Records shown |
=== Section Start ===

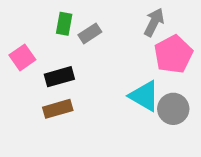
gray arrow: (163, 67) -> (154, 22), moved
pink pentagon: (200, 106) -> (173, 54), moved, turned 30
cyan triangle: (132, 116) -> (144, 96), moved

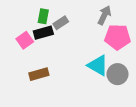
pink pentagon: (173, 54) -> (117, 37), turned 30
pink square: (22, 57) -> (25, 40), moved
black rectangle: (59, 77) -> (43, 33), moved

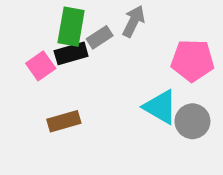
gray arrow: (104, 15) -> (134, 21), moved
green rectangle: (43, 16) -> (71, 27), size x1.5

=== Section End ===

What to work on | Using only the data above, copy out the lines that include the word "pink".

Solution |
pink pentagon: (200, 106) -> (173, 54), moved, turned 30
pink pentagon: (173, 54) -> (117, 37), turned 30
pink square: (22, 57) -> (25, 40), moved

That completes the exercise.